What needs to be done
Transcribe, word for word and without additions, each line below from the one containing "[366 89 431 181]" through the one containing "[741 178 831 305] (first image)", both ends included.

Data for processing
##########

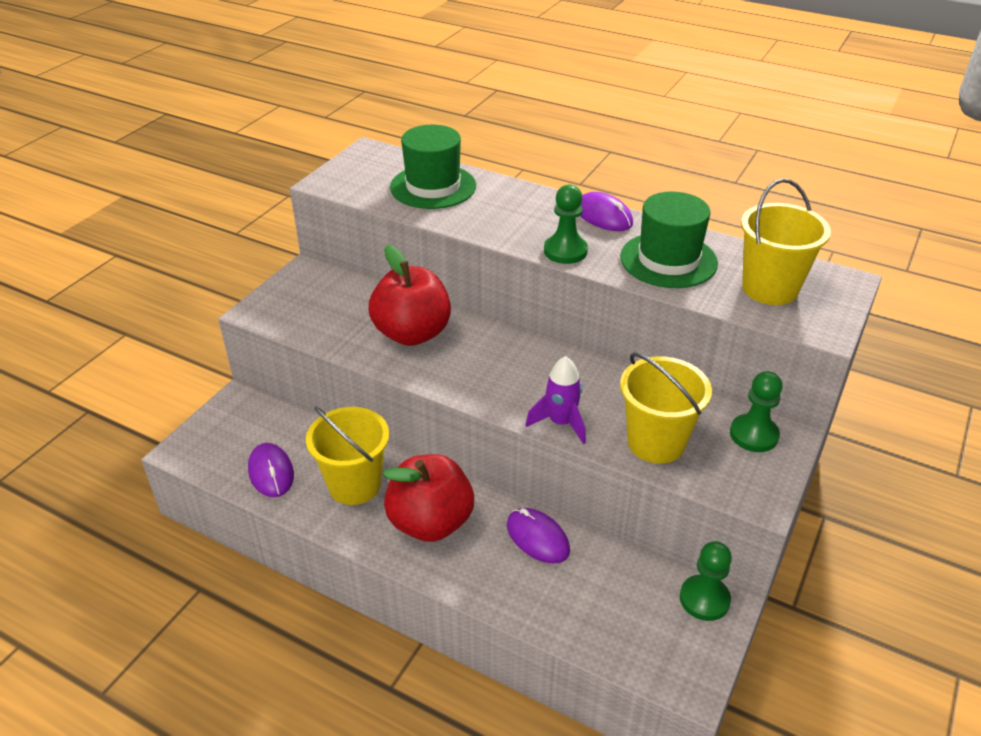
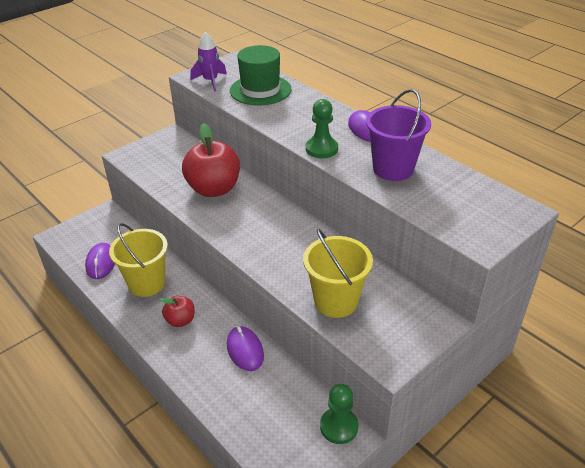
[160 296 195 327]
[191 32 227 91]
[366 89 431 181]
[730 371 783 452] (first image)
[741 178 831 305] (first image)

##########

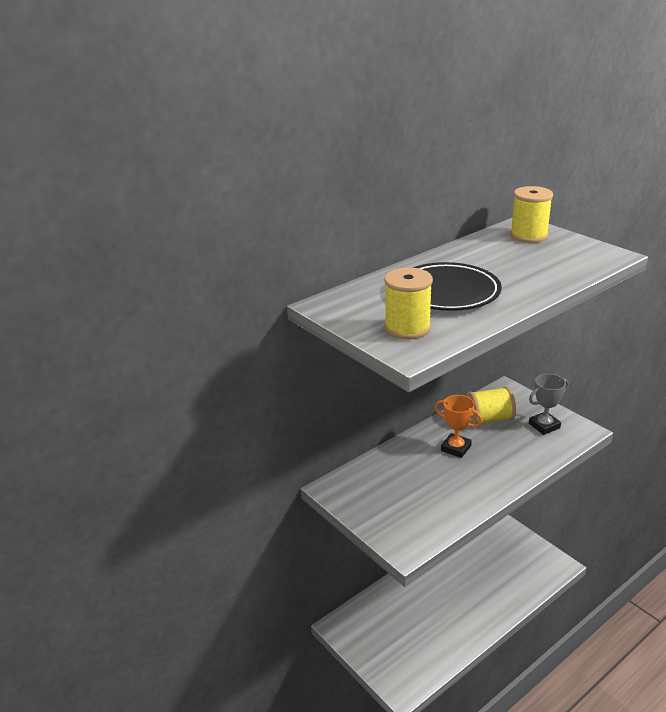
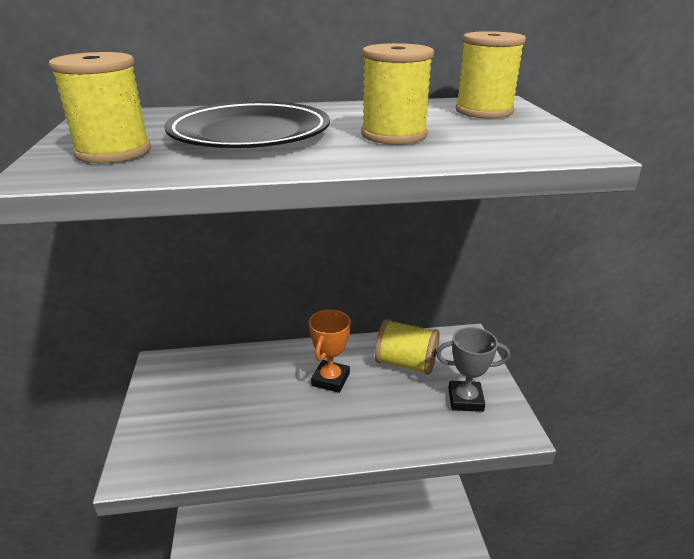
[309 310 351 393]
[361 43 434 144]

##########

Completed task
[366 89 431 181]
[730 371 783 452] (first image)
[741 178 831 305] (first image)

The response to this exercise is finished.